=== WORK TASK ===
Starting from the line that contains "R2: 6.8k (+12V, RC) -> 6.8k (DIS, RC)", give back every line through the end of the listing exactly as written and no other line.
----
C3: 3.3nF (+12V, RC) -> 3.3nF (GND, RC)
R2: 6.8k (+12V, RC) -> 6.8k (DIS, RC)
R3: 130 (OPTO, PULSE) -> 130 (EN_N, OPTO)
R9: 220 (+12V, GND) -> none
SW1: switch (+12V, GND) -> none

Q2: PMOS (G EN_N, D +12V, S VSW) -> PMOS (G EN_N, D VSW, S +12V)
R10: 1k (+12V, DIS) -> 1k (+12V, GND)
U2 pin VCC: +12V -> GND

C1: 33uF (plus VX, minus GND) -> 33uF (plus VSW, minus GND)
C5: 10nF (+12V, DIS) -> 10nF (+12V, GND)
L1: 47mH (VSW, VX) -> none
----
=== RESULT OF THE EXERCISE ===
R2: 6.8k (+12V, RC) -> 6.8k (DIS, RC)
R3: 130 (OPTO, PULSE) -> 130 (EN_N, OPTO)
R9: 220 (+12V, GND) -> none
SW1: switch (+12V, GND) -> none

Q2: PMOS (G EN_N, D +12V, S VSW) -> PMOS (G EN_N, D VSW, S +12V)
R10: 1k (+12V, DIS) -> 1k (+12V, GND)
U2 pin VCC: +12V -> GND

C1: 33uF (plus VX, minus GND) -> 33uF (plus VSW, minus GND)
C5: 10nF (+12V, DIS) -> 10nF (+12V, GND)
L1: 47mH (VSW, VX) -> none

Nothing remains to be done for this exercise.